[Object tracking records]
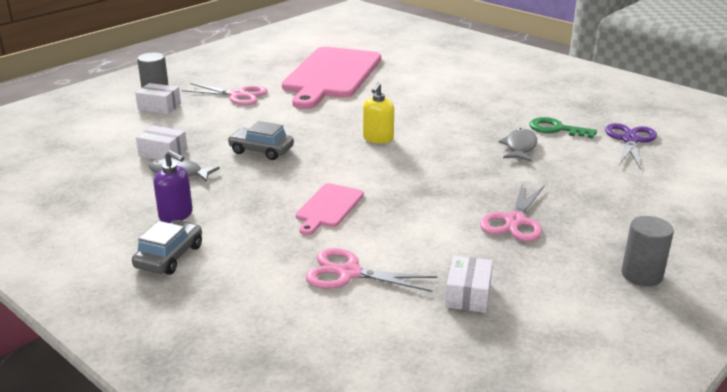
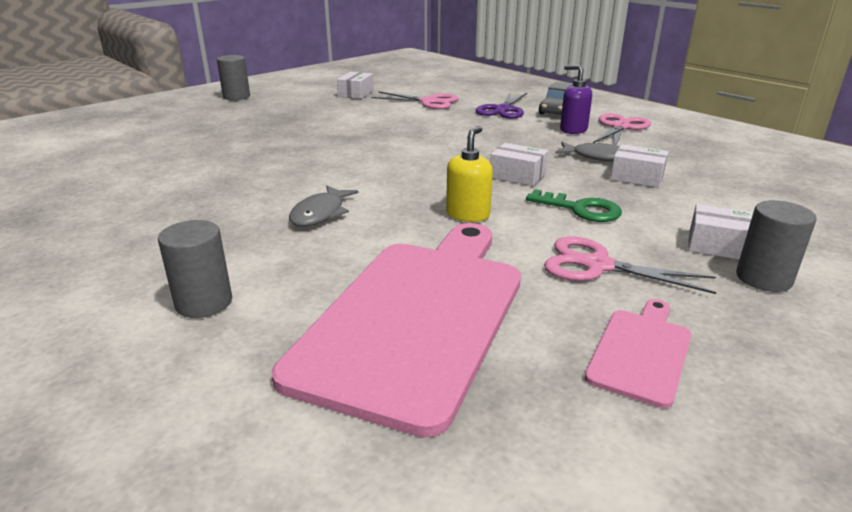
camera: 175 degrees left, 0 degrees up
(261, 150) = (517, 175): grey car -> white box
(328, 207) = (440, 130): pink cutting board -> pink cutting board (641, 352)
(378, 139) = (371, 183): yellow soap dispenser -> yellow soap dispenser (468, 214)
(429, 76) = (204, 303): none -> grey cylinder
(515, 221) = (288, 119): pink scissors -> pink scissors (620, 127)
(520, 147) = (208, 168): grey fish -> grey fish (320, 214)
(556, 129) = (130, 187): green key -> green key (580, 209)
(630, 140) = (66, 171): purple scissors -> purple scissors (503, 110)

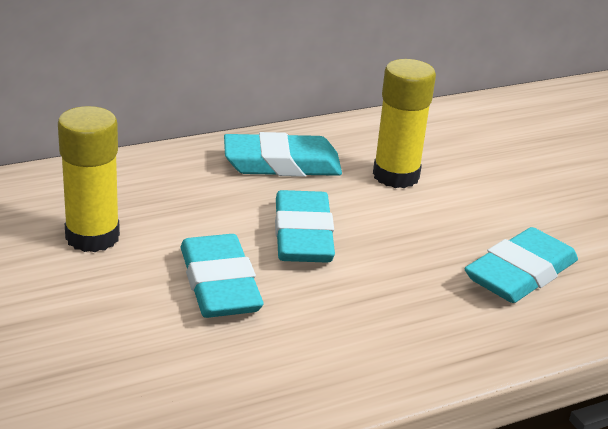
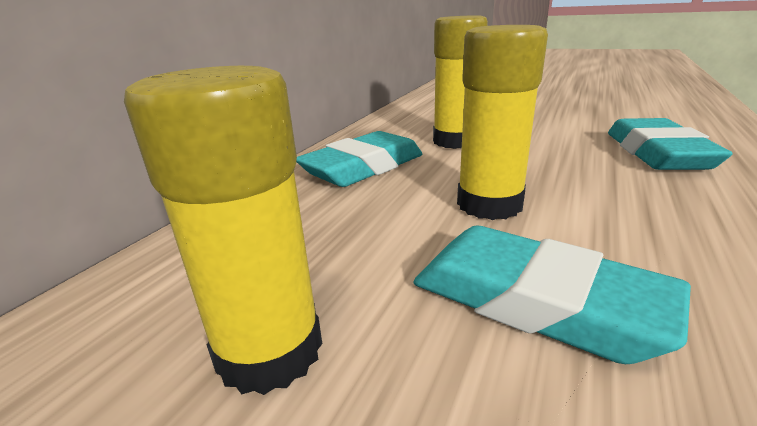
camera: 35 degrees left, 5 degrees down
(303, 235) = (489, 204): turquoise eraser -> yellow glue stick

...

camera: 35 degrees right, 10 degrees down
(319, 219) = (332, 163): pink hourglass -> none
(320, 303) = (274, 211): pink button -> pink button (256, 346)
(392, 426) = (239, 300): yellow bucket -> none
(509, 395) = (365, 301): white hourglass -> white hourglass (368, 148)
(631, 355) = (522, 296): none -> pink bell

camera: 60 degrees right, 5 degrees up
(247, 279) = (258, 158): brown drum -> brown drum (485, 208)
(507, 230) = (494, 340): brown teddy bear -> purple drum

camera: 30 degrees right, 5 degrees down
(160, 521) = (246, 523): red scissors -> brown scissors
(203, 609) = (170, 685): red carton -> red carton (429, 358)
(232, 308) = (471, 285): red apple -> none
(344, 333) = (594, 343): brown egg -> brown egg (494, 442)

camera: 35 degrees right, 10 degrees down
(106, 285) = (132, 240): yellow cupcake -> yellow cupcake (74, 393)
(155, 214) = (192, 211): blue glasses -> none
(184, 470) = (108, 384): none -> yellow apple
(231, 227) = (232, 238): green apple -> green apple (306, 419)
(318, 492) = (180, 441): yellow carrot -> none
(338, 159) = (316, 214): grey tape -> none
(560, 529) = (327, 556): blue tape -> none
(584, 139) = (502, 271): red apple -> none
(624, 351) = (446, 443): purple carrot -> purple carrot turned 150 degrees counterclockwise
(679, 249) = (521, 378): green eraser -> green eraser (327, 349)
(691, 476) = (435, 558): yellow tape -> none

_TASK TO CARRY OUT_:
Precisely those lines above that run from the line with "(520, 147) = (208, 168): grey" up to and including the line with "(303, 235) = (489, 204): turquoise" are to be set down, with the pictures omitted.

_OUTPUT BELOW_:
(520, 147) = (208, 168): grey fish -> grey fish (320, 214)
(556, 129) = (130, 187): green key -> green key (580, 209)
(630, 140) = (66, 171): purple scissors -> purple scissors (503, 110)

camera: 35 degrees left, 5 degrees down
(303, 235) = (489, 204): turquoise eraser -> yellow glue stick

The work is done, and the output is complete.